Closed vertex rings
******
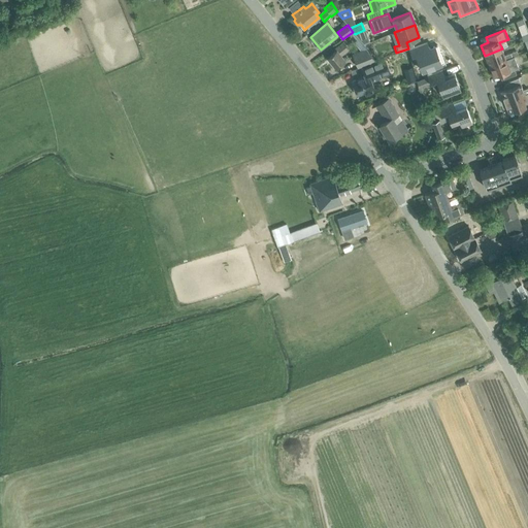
[(336,50),(327,58),(336,68),(345,61),(341,55),(350,48),(343,41),(335,48),(336,50)]
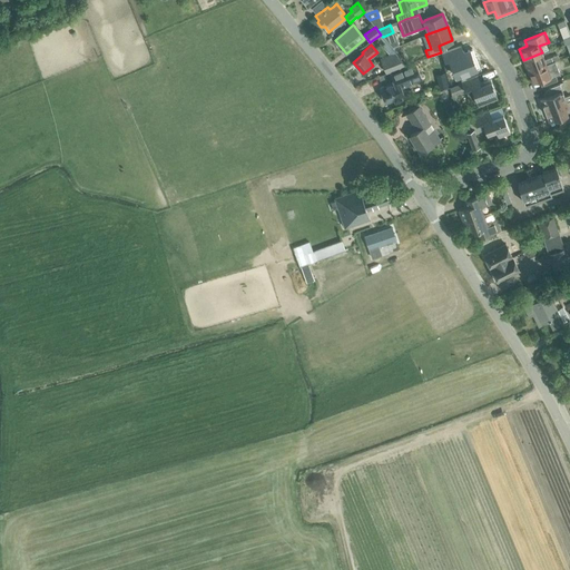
[(461,46),(442,53),(444,60),(449,58),(450,64),(455,77),(479,68),(472,49),(463,52),(462,49),(461,46)]
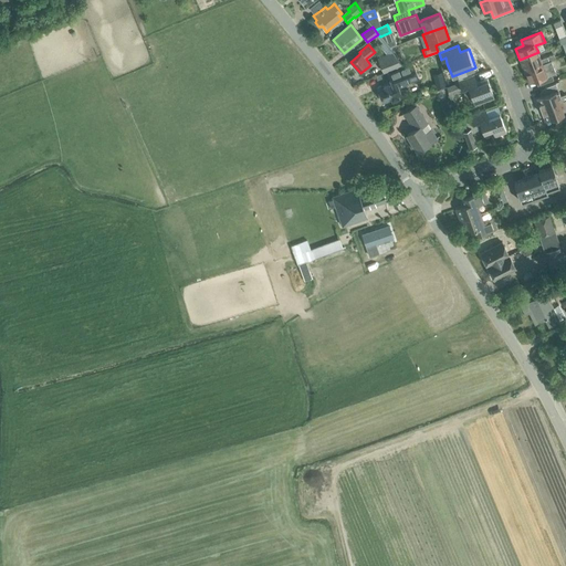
[(377,58),(384,72),(402,64),(391,51),(377,58)]
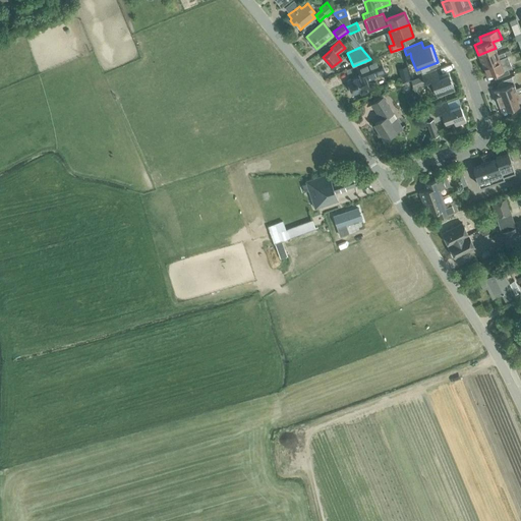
[(482,65),(500,59),(506,57),(507,56),(511,55),(508,49),(504,51),(504,52),(498,55),(496,48),(478,55),(482,65)]
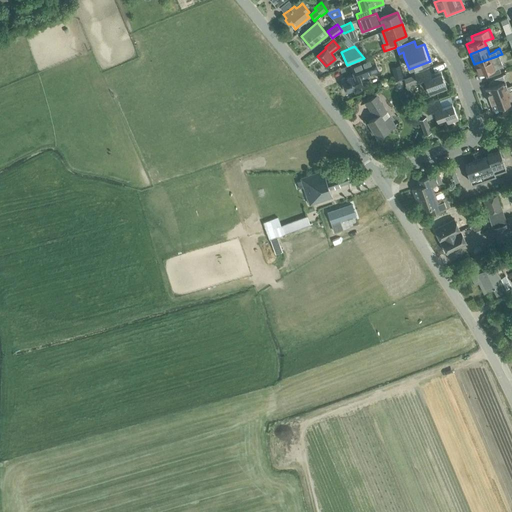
[(497,56),(491,58),(474,64),(478,75),(484,72),(486,78),(500,72),(498,67),(502,65),(498,55),(497,56)]
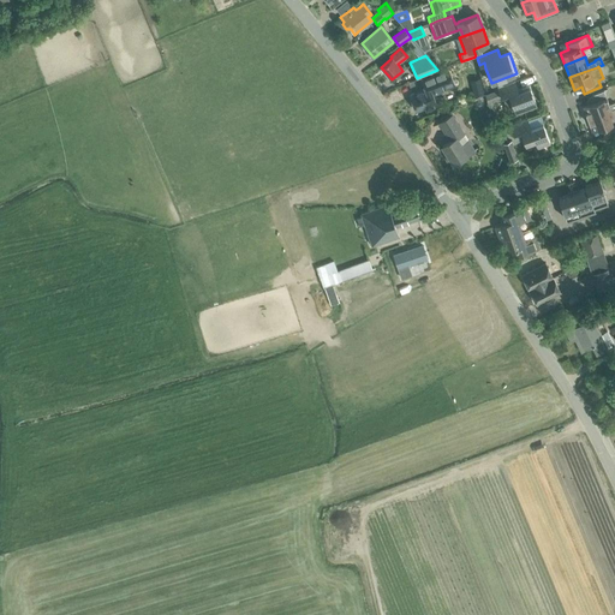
[(410,95),(416,111),(425,107),(427,111),(434,107),(433,105),(436,102),(433,94),(440,91),(439,90),(454,83),(448,69),(422,79),(425,89),(410,95)]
******
Directions
All of the entries above should be duplicated exactly, except for the pictures.

Worked solution
[(336,50),(327,58),(336,68),(345,61),(341,55),(350,48),(343,41),(335,48),(336,50)]
[(461,46),(442,53),(444,60),(449,58),(450,64),(455,77),(479,68),(472,49),(463,52),(462,49),(461,46)]
[(377,58),(384,72),(402,64),(391,51),(377,58)]
[(482,65),(500,59),(506,57),(507,56),(511,55),(508,49),(504,51),(504,52),(498,55),(496,48),(478,55),(482,65)]
[(497,56),(491,58),(474,64),(478,75),(484,72),(486,78),(500,72),(498,67),(502,65),(498,55),(497,56)]
[(410,95),(416,111),(425,107),(427,111),(434,107),(433,105),(436,102),(433,94),(440,91),(439,90),(454,83),(448,69),(422,79),(425,89),(410,95)]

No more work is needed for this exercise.